• Task prompt
Quote, word for word, the line containing "U19: NOT (in" and all lines that follow it to the end of the records, with no pictures.

Edit difference data

____

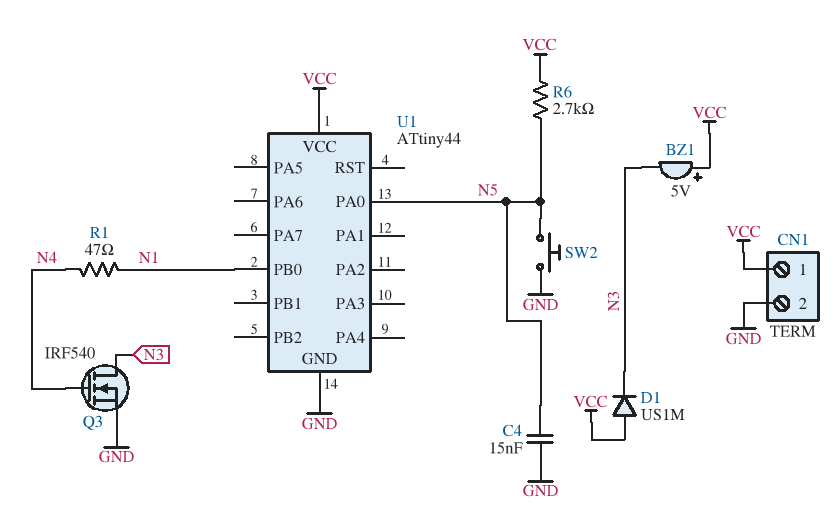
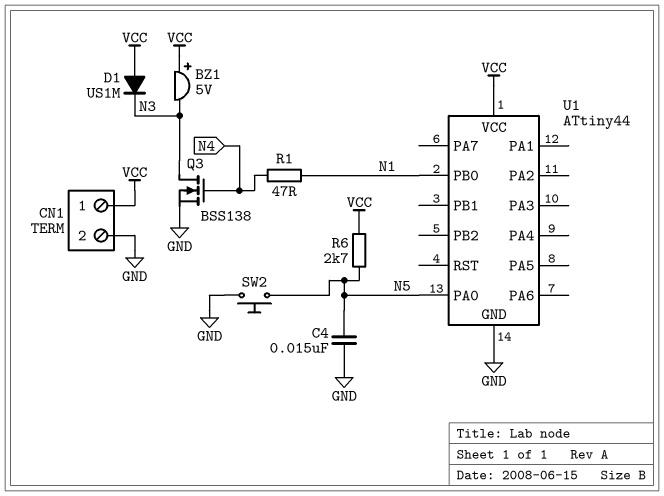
Q3: NMOS IRF540 (G N4, D N3, S GND) -> NMOS BSS138 (G N4, D N3, S GND)

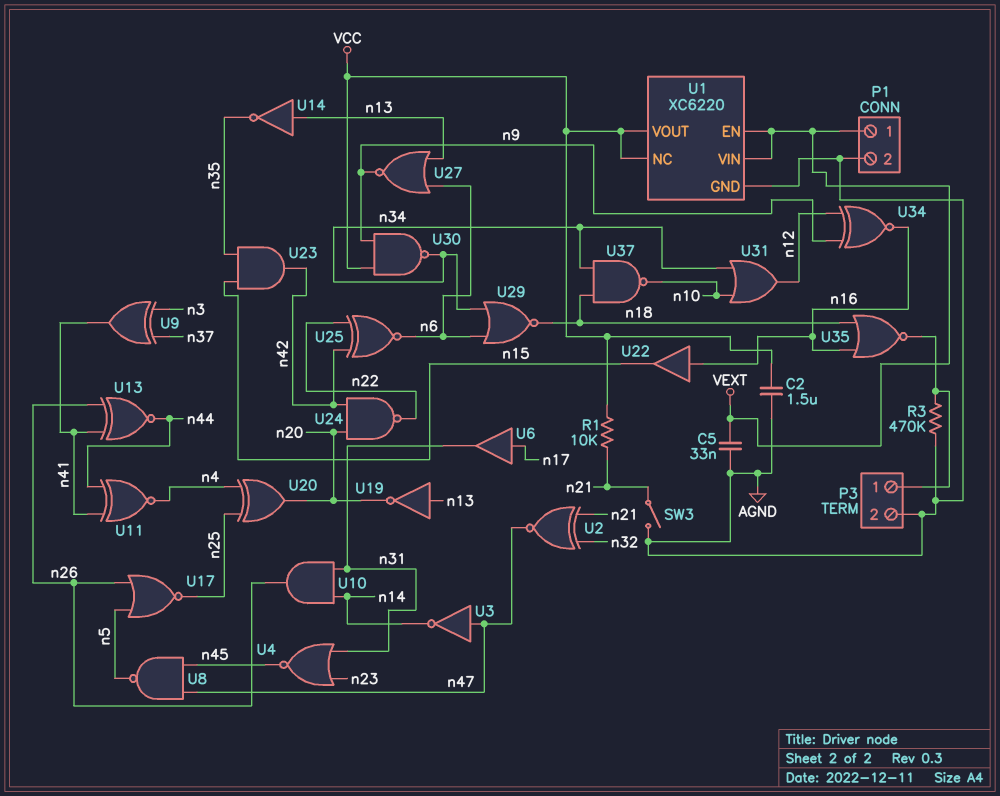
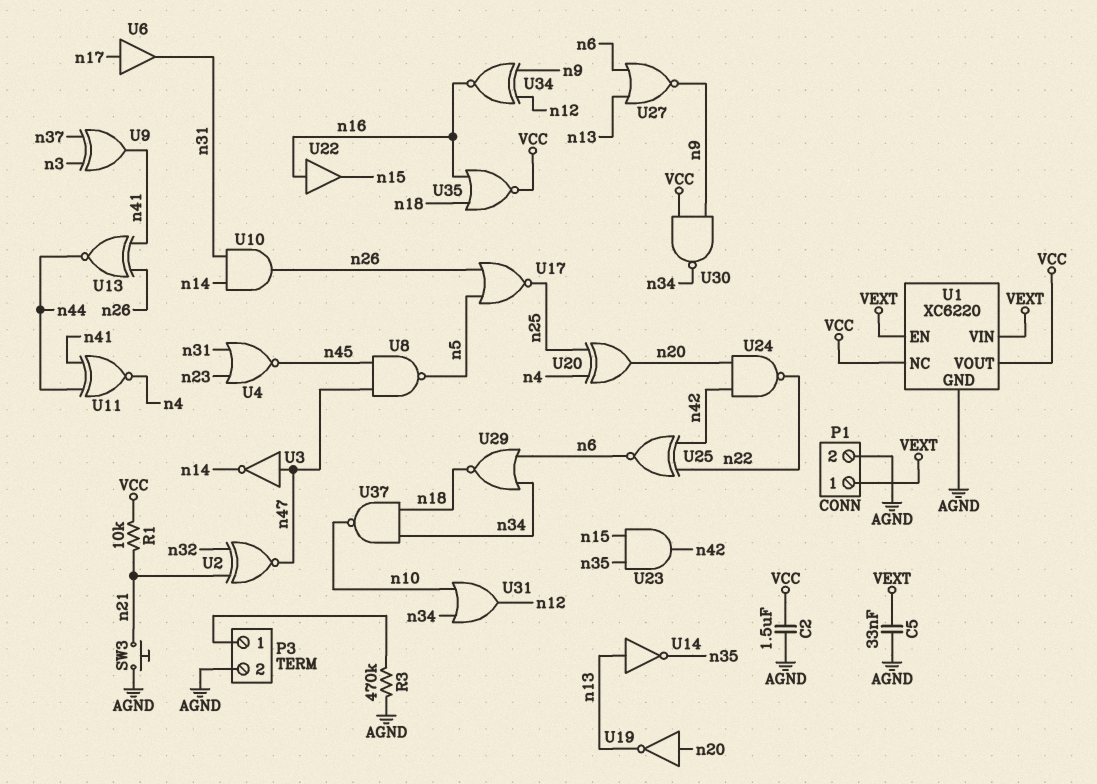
SW3: switch (AGND, n21) -> button (AGND, n21)
U19: NOT (in n13, out n20) -> NOT (in n20, out n13)
U35: NOR (in n16, in n18, out P3/1) -> NOR (in n16, in n18, out VCC)

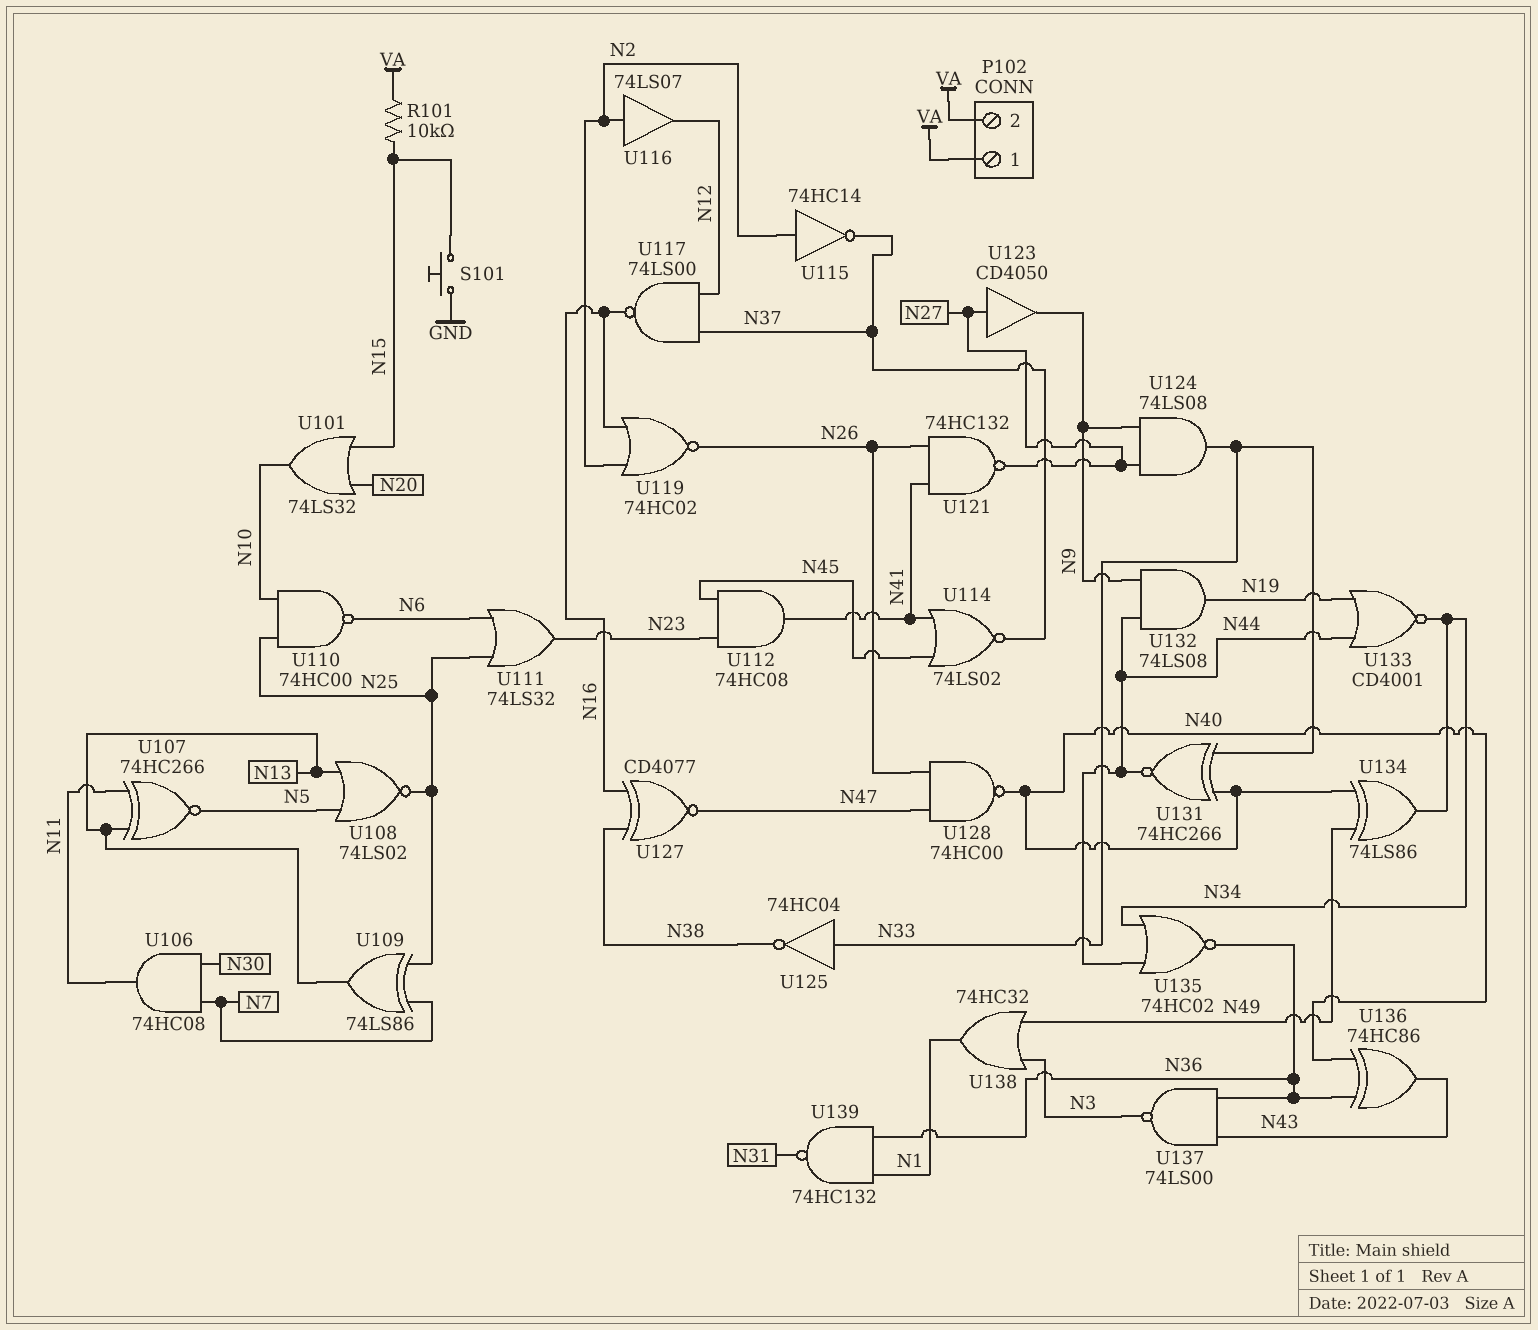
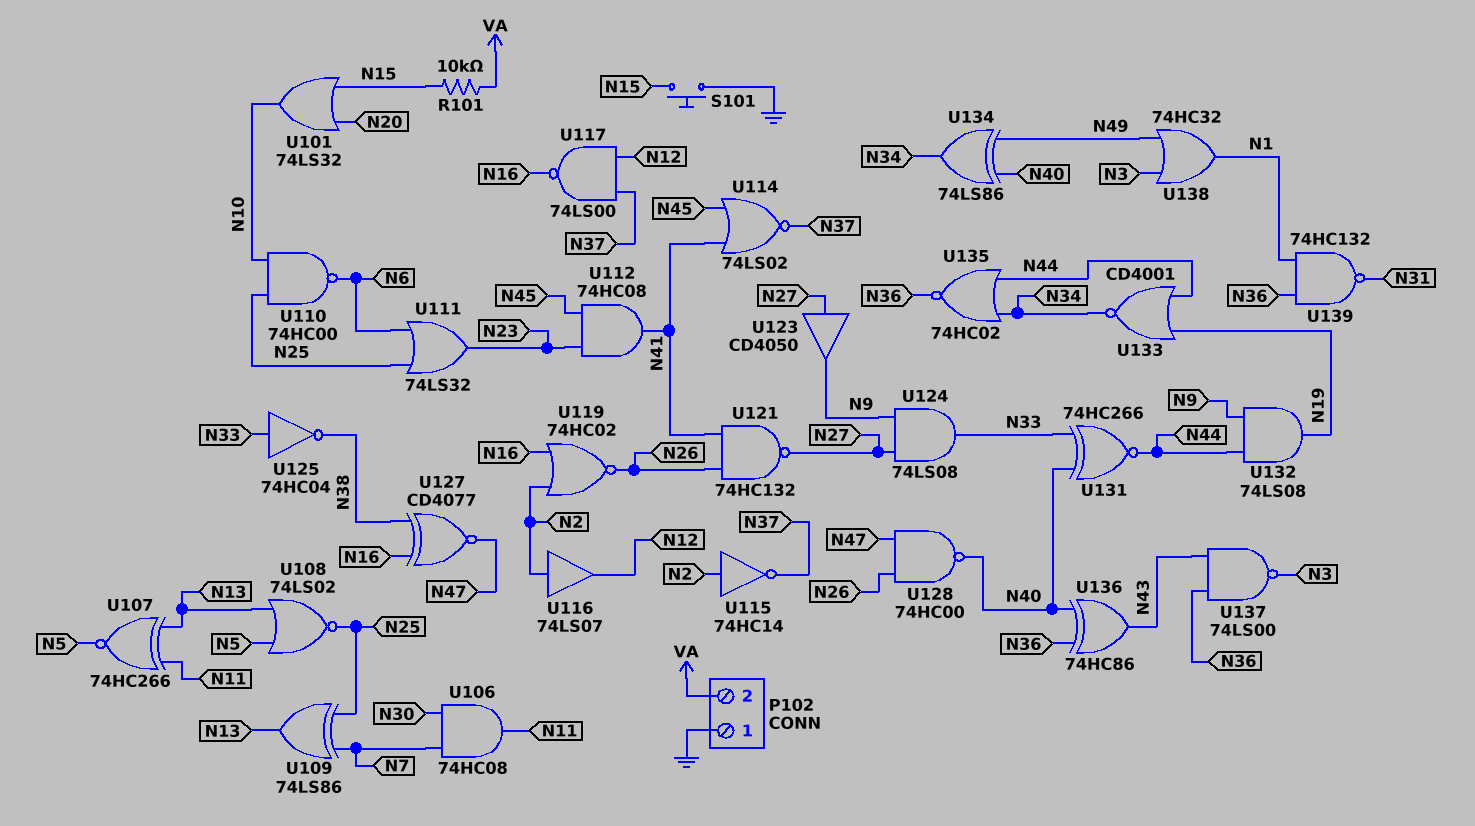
P102 pin 1: VA -> GND

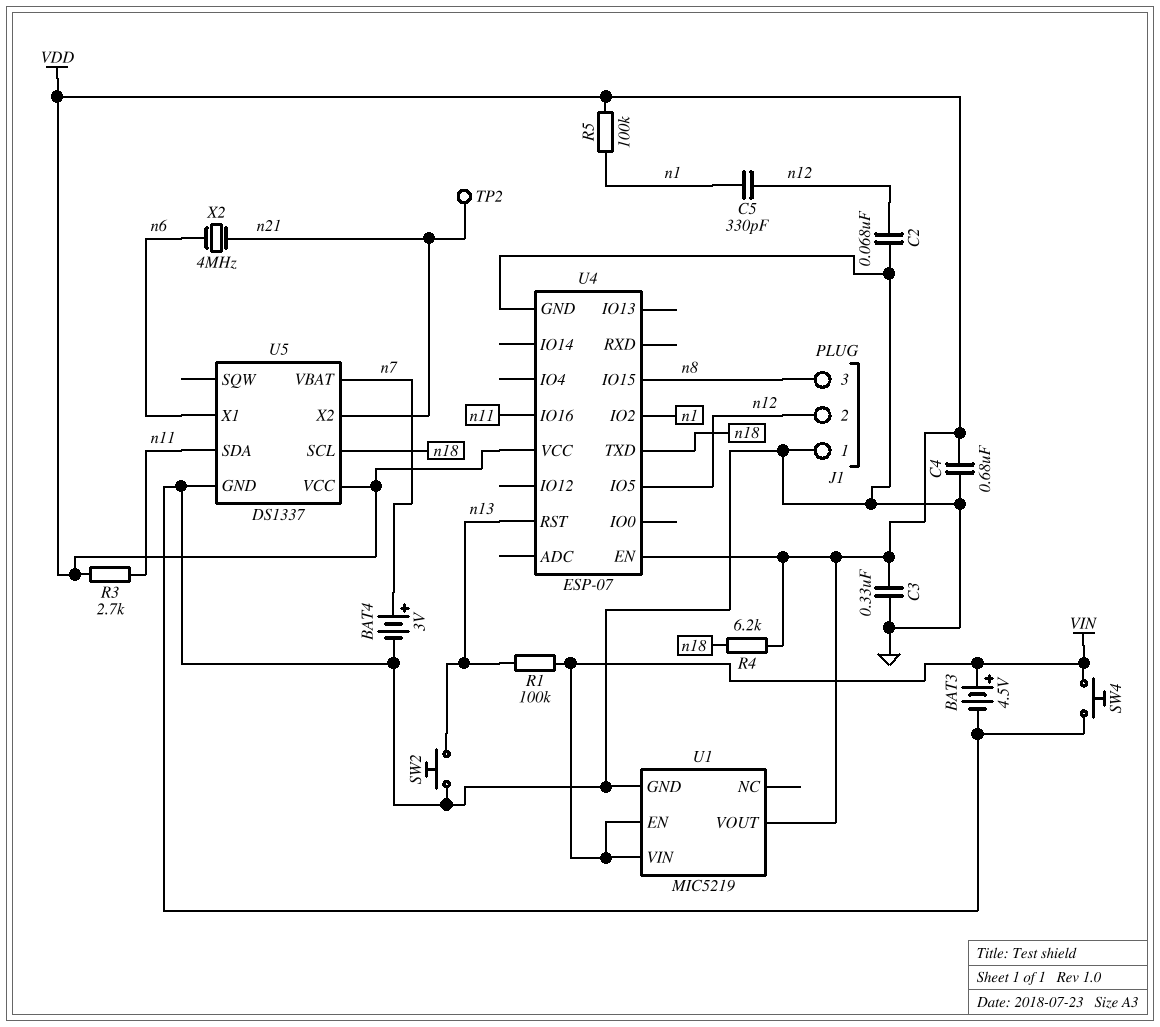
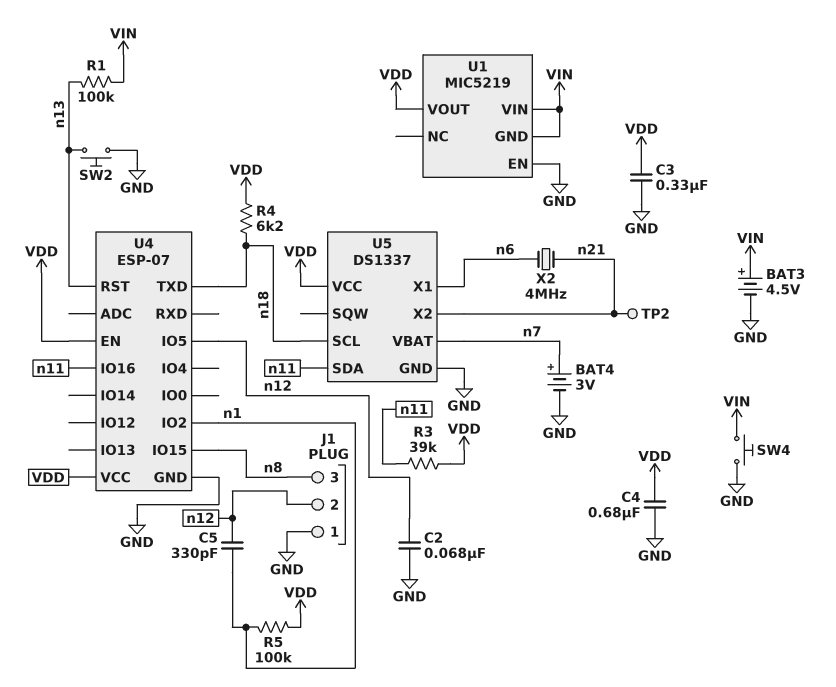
R3: 2.7k (VDD, n11) -> 39k (VDD, n11)
U1 pin EN: VIN -> GND
U1 pin GND: GND -> VIN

____

• The completed task
U19: NOT (in n13, out n20) -> NOT (in n20, out n13)
U35: NOR (in n16, in n18, out P3/1) -> NOR (in n16, in n18, out VCC)

P102 pin 1: VA -> GND

R3: 2.7k (VDD, n11) -> 39k (VDD, n11)
U1 pin EN: VIN -> GND
U1 pin GND: GND -> VIN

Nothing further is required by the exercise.